▸ Task
Copy each line below in which the string "blue" occurs.

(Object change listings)
****************************************
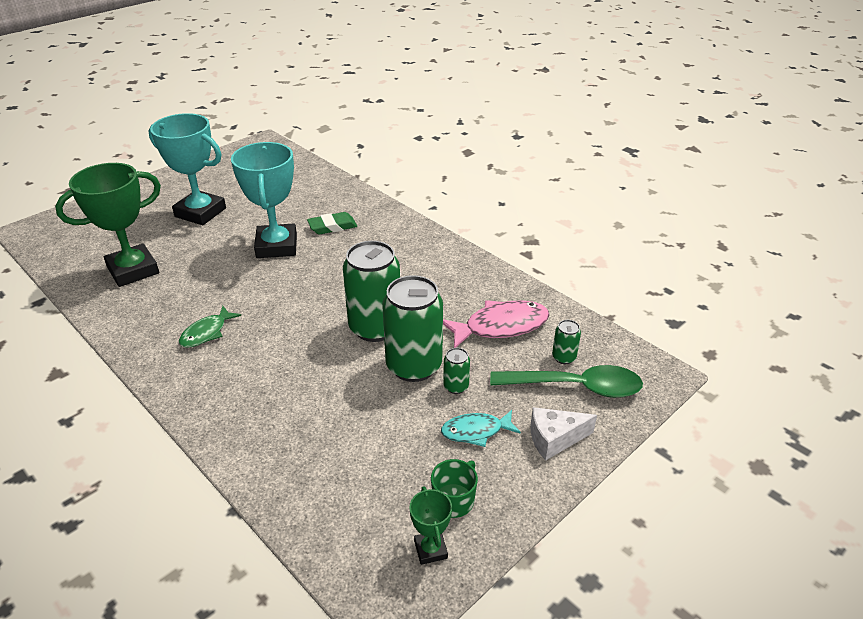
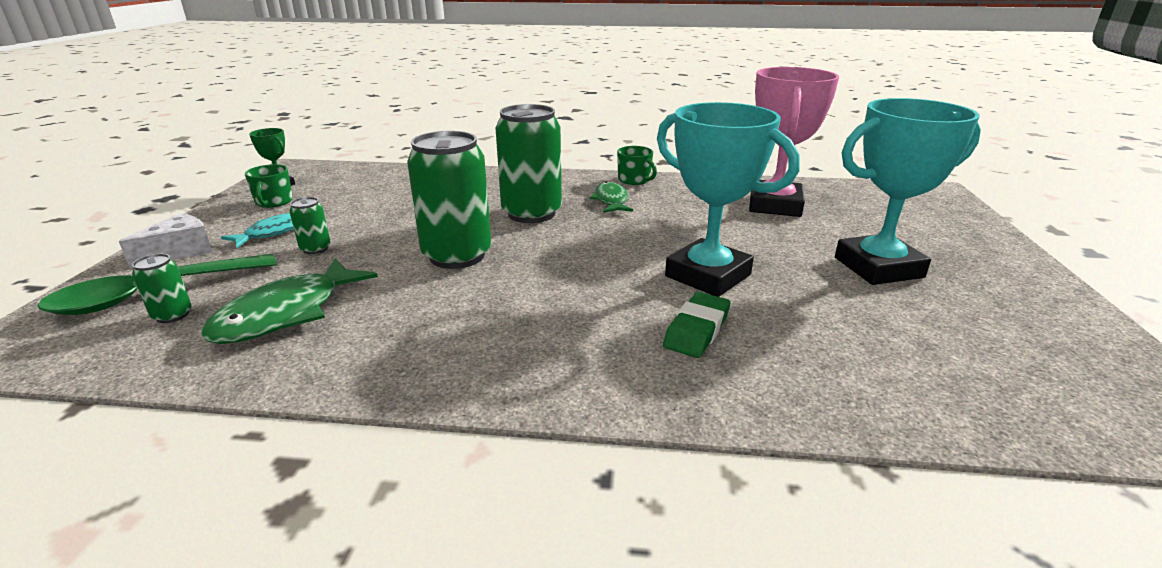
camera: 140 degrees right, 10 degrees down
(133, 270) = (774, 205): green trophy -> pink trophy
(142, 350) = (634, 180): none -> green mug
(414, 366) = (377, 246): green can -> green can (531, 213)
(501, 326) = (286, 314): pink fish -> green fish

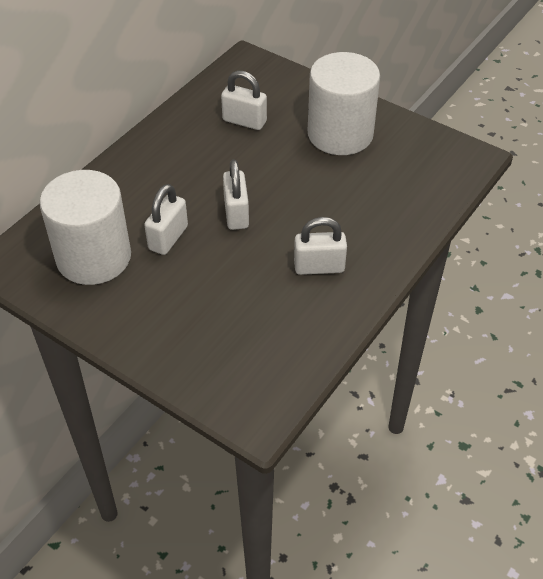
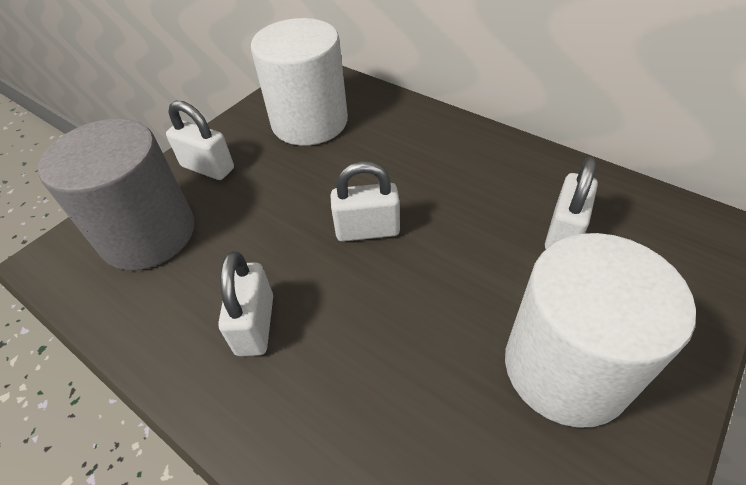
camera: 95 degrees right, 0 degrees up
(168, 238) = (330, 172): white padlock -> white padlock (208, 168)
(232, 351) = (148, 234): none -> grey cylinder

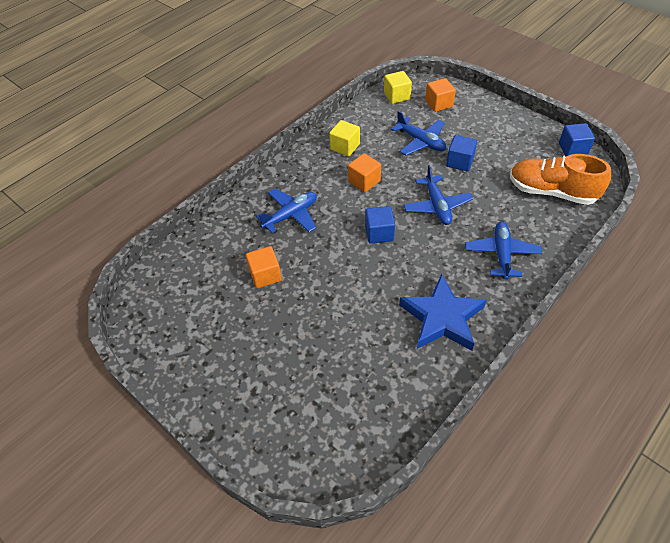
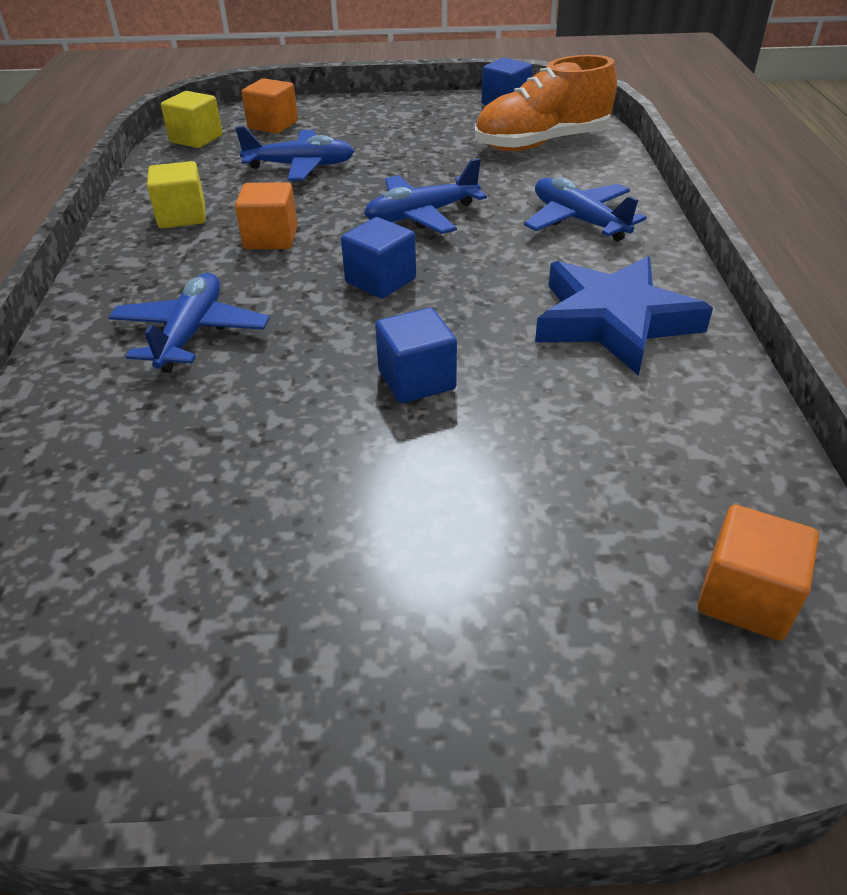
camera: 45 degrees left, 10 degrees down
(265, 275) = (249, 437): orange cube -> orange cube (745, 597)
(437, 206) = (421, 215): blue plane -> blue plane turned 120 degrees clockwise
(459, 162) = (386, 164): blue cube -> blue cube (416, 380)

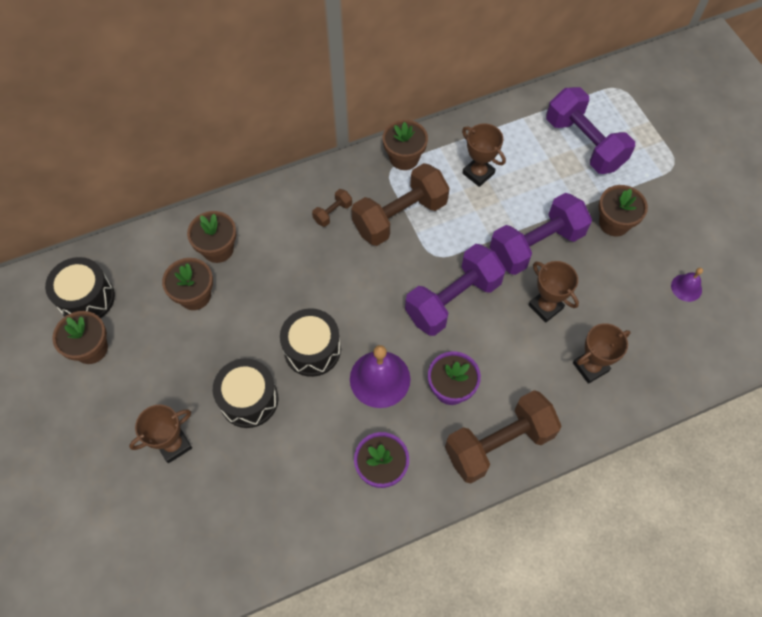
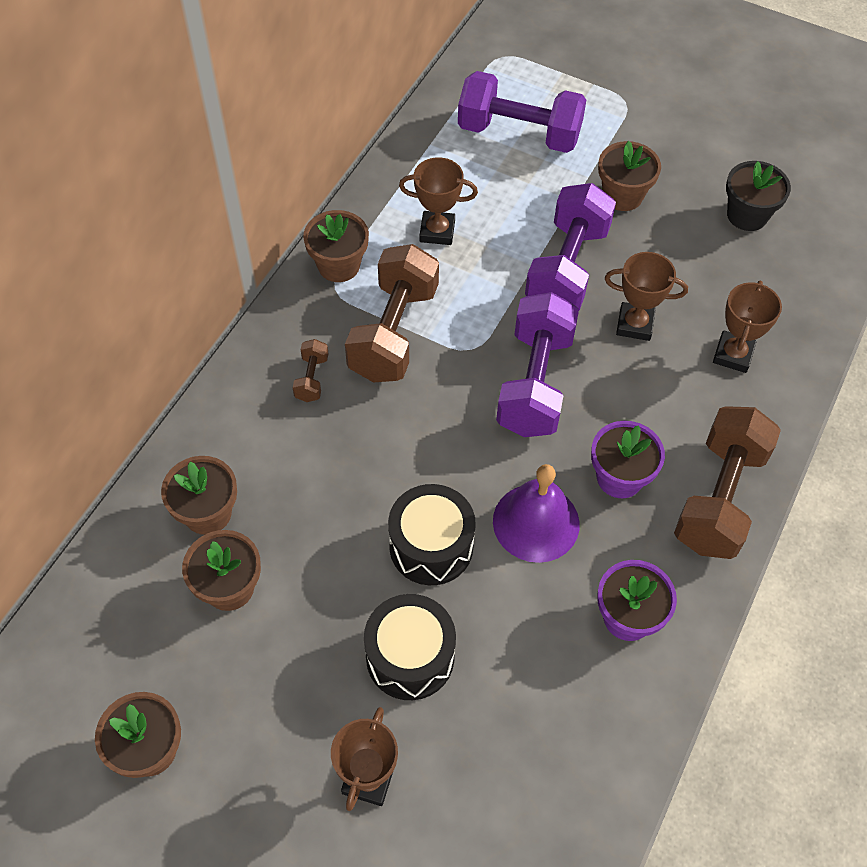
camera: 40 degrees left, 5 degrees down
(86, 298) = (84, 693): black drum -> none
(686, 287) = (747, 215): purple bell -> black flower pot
****************************************
▸ Task solution
(437, 206) = (421, 215): blue plane -> blue plane turned 120 degrees clockwise
(459, 162) = (386, 164): blue cube -> blue cube (416, 380)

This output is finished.